Brief: Report, as a single figure, how many lines in the records below include "round".

(Object tracking records)
============================================================
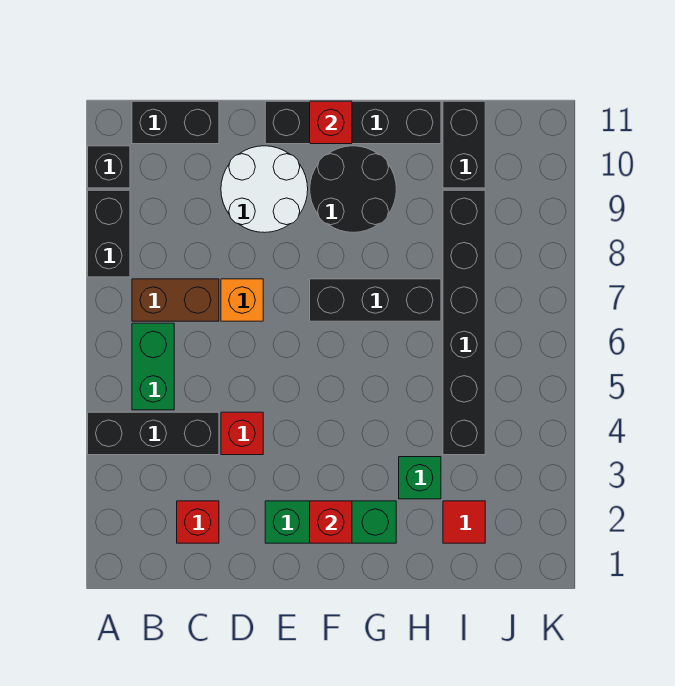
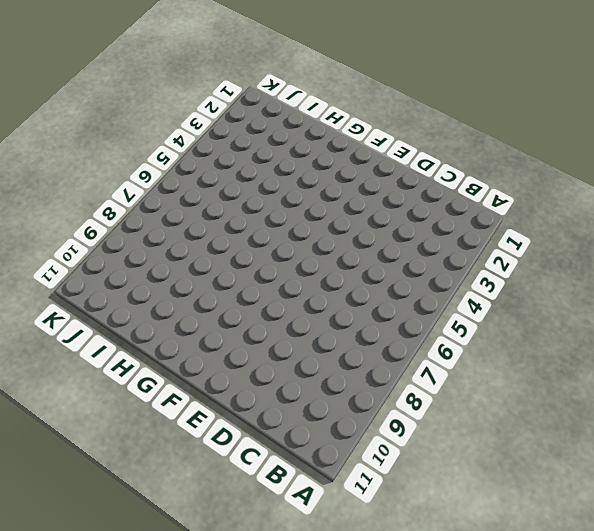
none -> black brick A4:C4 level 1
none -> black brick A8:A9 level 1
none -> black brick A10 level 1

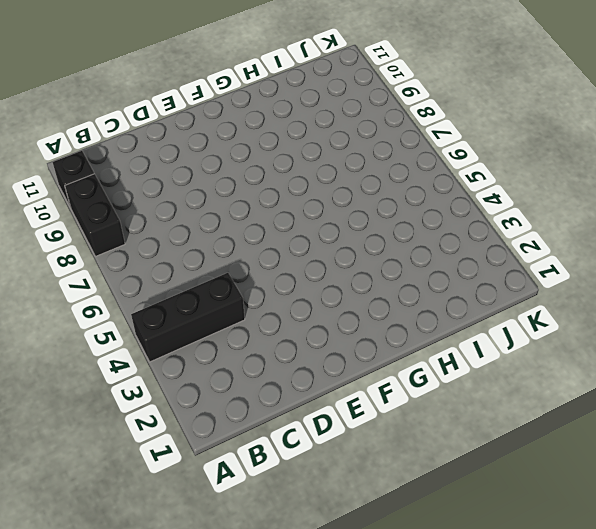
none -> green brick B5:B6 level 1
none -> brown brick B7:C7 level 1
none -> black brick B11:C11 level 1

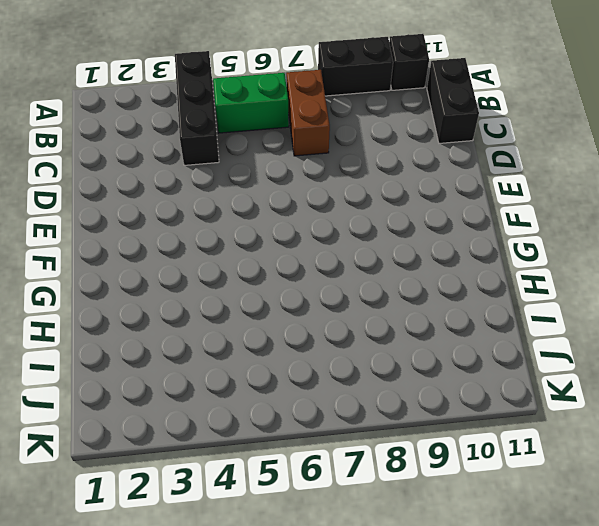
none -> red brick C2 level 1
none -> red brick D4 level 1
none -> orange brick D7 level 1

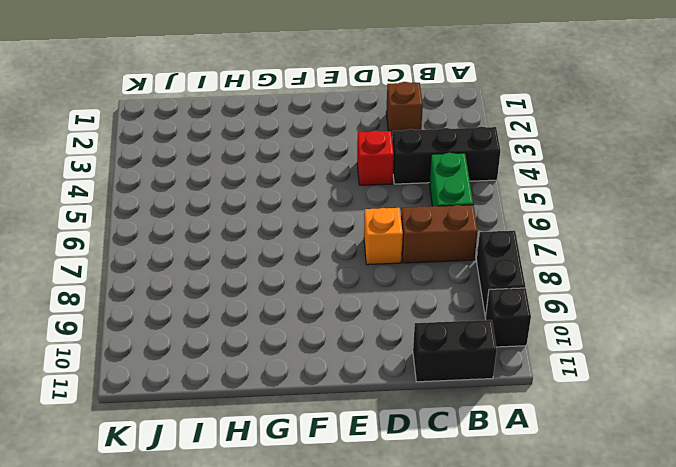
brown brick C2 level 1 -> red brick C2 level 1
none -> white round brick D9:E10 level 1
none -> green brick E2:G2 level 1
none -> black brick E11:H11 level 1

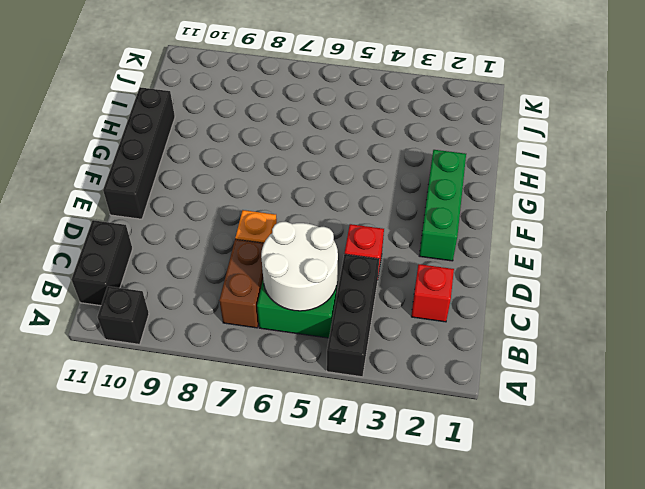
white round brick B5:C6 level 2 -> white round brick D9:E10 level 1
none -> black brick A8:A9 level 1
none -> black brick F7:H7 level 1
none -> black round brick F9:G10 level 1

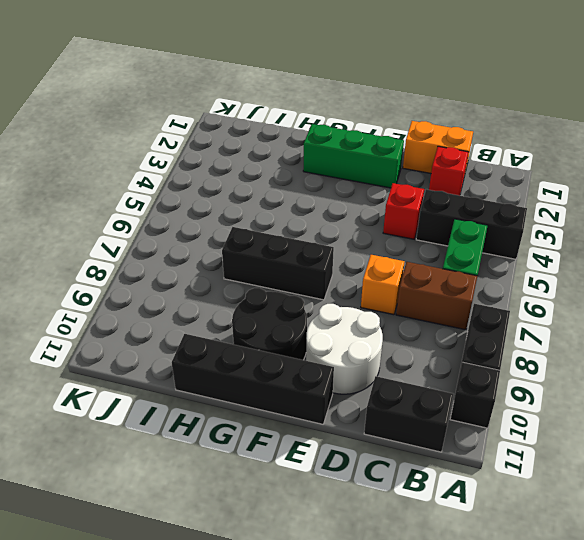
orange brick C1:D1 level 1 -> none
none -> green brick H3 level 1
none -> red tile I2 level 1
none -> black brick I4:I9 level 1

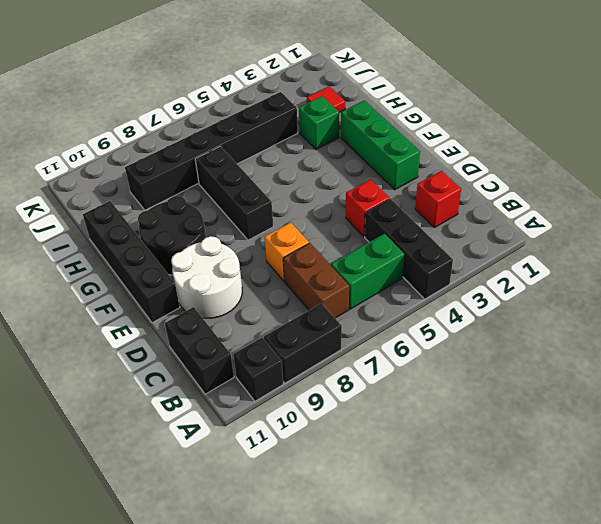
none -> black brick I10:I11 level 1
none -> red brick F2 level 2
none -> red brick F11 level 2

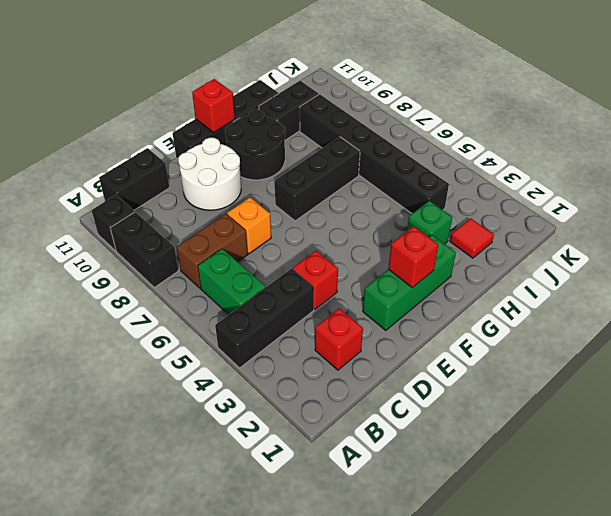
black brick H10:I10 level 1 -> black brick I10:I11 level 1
============================================================
Written answer: 3